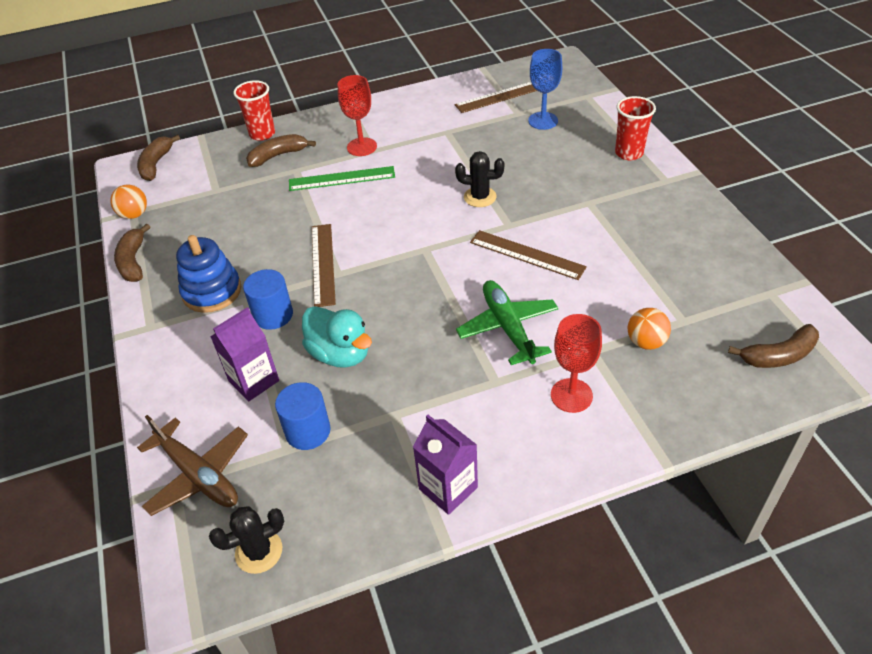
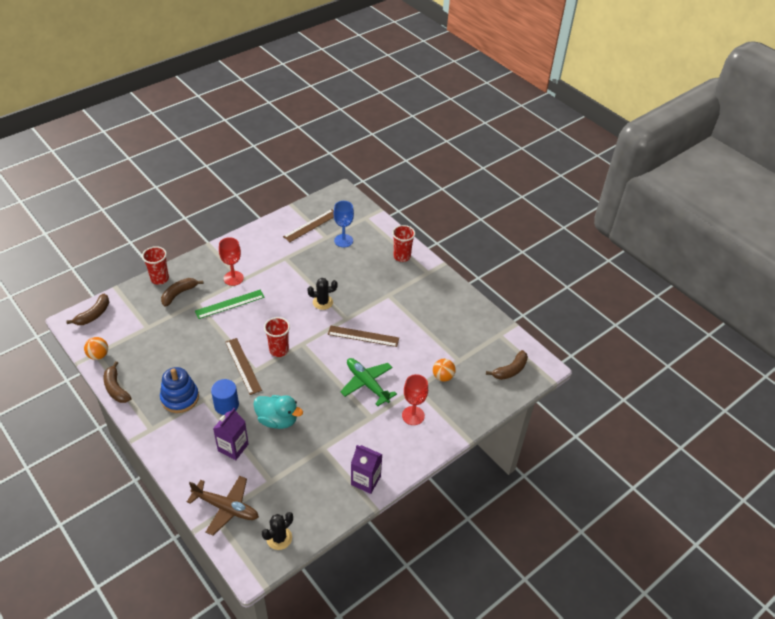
camera: 25 degrees left, 0 degrees up
brown banana [137,134,180,181] -> brown banana turned 135 degrees counterclockwise [66,294,109,325]
blue cylinder [275,382,331,450] -> none
none -> red cup [264,317,290,357]

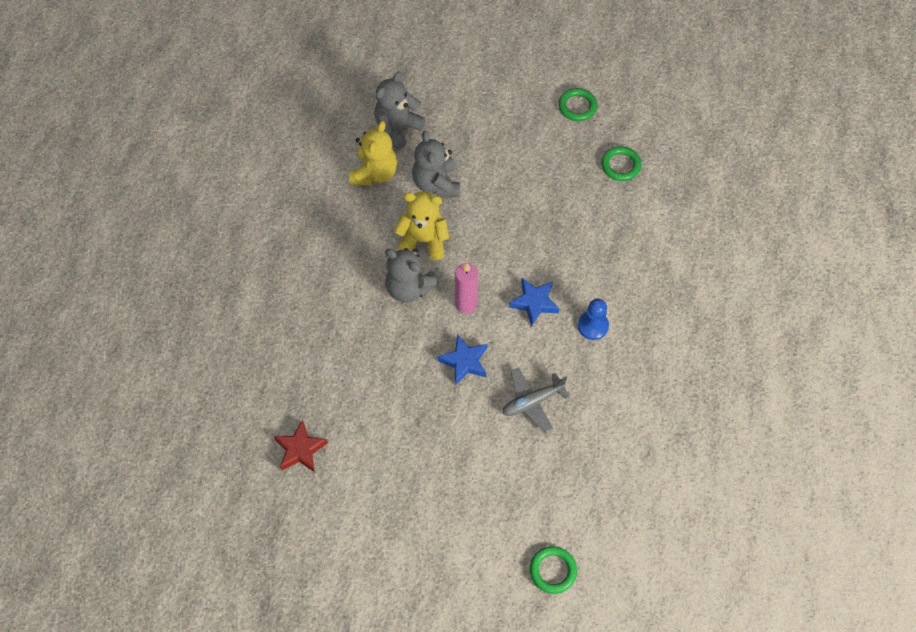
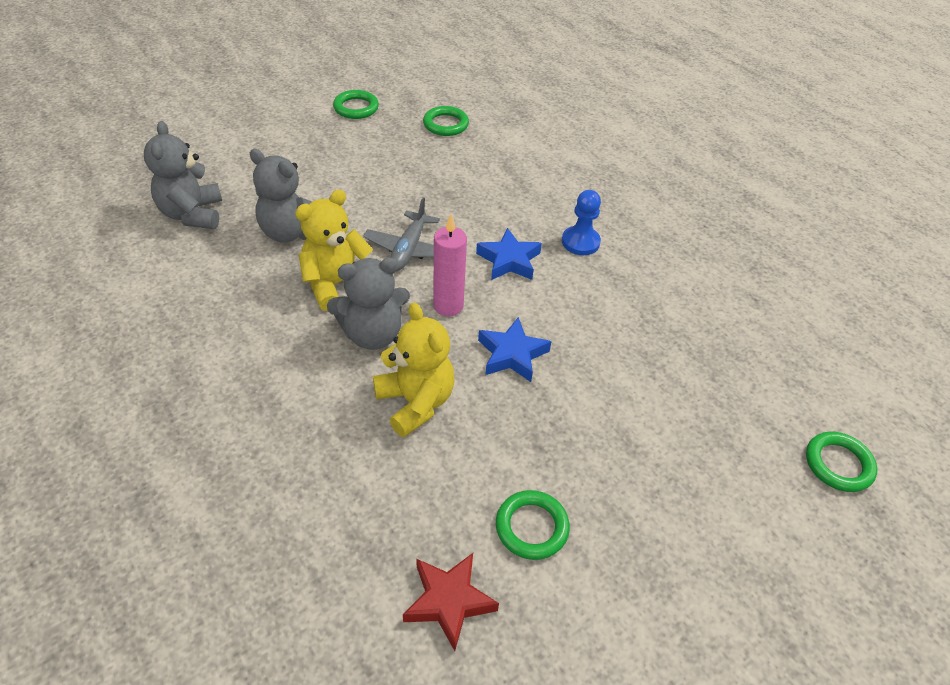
camera: 50 degrees left, 15 degrees down
yellow teddy bear [349,121,397,186] -> yellow teddy bear moved to [373,303,455,437]
grey plane [502,367,570,433] -> grey plane moved to [363,197,440,271]
none -> green ring [496,490,570,560]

- [WHAT THIS TASK INVOLVES] Using the material, show each line where the string "none" can be found.

- [TASK RESULT]
blue cylinder [275,382,331,450] -> none
none -> red cup [264,317,290,357]
none -> green ring [496,490,570,560]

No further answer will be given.